YOUR OBJECTIVE: Only a number is expected: how many lines in these records mention the word "spray"?

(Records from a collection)

_ _ _

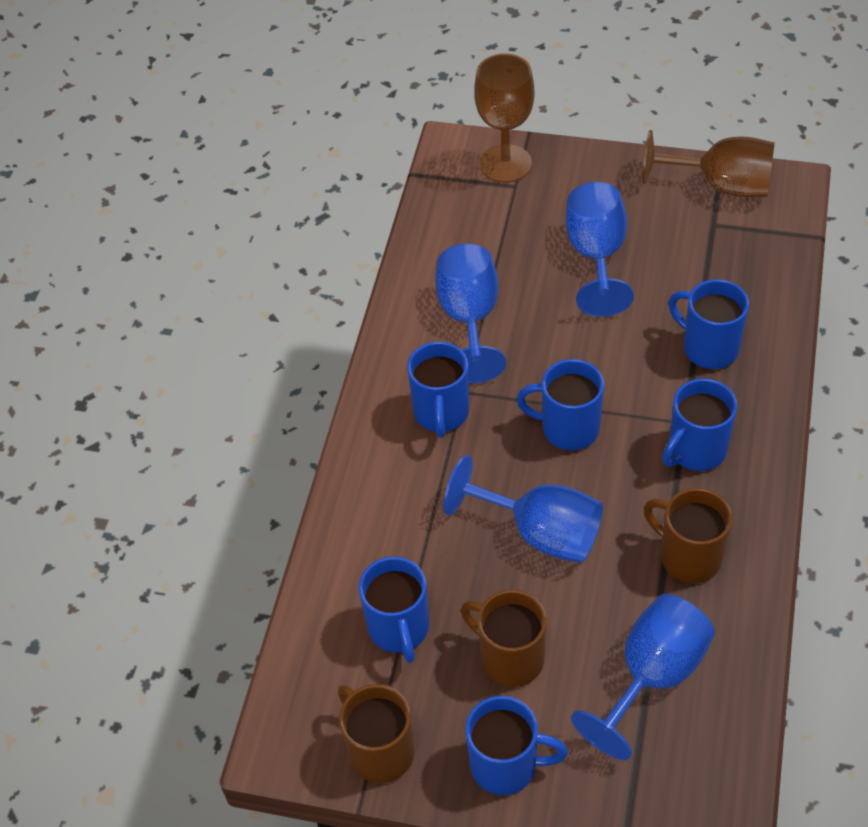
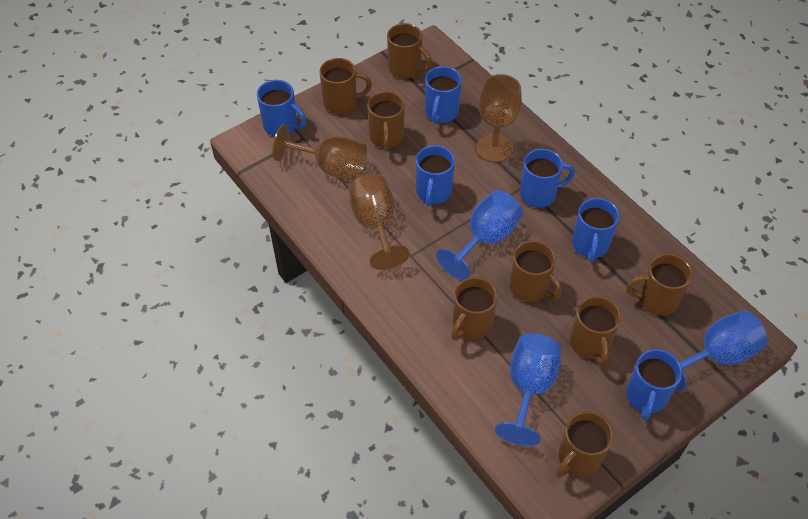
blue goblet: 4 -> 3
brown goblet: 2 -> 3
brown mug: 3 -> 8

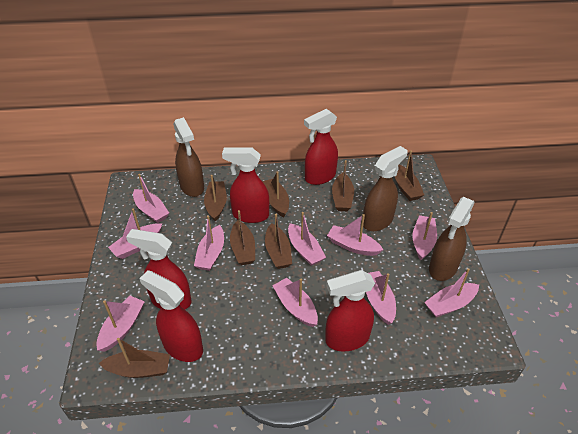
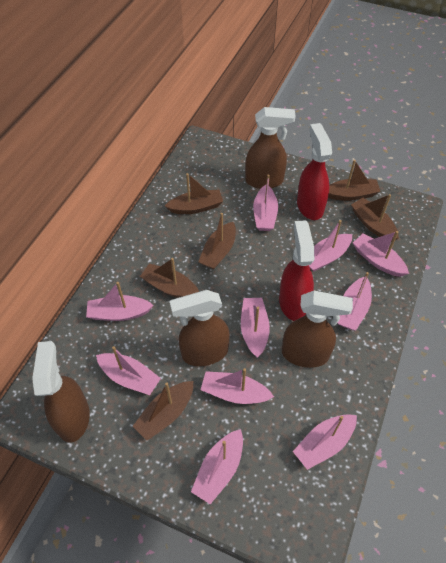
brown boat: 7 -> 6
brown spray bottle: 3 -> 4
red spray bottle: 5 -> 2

_ _ _

ANSWER TO THE PROBLEM: 2